Record extracts:
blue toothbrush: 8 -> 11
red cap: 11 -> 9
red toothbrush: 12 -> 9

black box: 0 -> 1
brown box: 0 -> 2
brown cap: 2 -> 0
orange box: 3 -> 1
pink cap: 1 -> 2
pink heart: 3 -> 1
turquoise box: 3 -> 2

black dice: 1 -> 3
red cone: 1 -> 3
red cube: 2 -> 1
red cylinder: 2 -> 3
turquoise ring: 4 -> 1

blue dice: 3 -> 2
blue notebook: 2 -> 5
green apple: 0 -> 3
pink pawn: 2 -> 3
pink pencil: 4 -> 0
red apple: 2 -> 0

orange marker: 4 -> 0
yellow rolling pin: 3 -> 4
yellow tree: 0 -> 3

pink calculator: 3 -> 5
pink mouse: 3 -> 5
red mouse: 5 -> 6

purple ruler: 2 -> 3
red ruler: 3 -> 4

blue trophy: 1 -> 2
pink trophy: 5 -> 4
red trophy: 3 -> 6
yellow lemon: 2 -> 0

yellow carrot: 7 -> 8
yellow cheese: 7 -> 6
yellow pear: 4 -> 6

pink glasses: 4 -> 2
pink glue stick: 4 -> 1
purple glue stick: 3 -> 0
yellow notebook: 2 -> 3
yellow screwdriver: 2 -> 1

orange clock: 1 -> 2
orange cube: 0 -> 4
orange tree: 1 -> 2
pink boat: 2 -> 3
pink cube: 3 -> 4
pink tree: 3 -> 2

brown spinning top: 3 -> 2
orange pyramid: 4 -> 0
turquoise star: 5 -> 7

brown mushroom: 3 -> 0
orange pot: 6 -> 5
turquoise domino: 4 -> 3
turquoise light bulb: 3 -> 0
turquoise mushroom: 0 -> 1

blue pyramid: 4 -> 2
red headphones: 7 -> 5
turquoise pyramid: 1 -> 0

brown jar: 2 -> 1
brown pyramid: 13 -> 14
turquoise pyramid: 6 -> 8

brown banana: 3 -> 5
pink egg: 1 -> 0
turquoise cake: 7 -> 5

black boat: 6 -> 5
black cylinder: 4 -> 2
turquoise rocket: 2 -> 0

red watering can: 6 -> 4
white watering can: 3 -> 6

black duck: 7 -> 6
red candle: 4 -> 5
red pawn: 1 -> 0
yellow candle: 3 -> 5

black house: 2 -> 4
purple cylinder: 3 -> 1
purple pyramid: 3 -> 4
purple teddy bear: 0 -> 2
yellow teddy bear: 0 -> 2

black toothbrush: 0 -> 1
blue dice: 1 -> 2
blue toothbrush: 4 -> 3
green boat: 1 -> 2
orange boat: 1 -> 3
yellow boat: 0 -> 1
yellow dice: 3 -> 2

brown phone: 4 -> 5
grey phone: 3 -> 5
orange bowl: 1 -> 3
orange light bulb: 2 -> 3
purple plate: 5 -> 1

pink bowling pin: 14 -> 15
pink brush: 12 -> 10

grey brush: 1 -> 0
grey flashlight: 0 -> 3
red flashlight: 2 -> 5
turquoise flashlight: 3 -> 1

Exercise: Go through the material above and output exactly the lines from the one containing "orange pyramid: 4 -> 0" through the one containing "white watering can: 3 -> 6".

Final answer:
orange pyramid: 4 -> 0
turquoise star: 5 -> 7

brown mushroom: 3 -> 0
orange pot: 6 -> 5
turquoise domino: 4 -> 3
turquoise light bulb: 3 -> 0
turquoise mushroom: 0 -> 1

blue pyramid: 4 -> 2
red headphones: 7 -> 5
turquoise pyramid: 1 -> 0

brown jar: 2 -> 1
brown pyramid: 13 -> 14
turquoise pyramid: 6 -> 8

brown banana: 3 -> 5
pink egg: 1 -> 0
turquoise cake: 7 -> 5

black boat: 6 -> 5
black cylinder: 4 -> 2
turquoise rocket: 2 -> 0

red watering can: 6 -> 4
white watering can: 3 -> 6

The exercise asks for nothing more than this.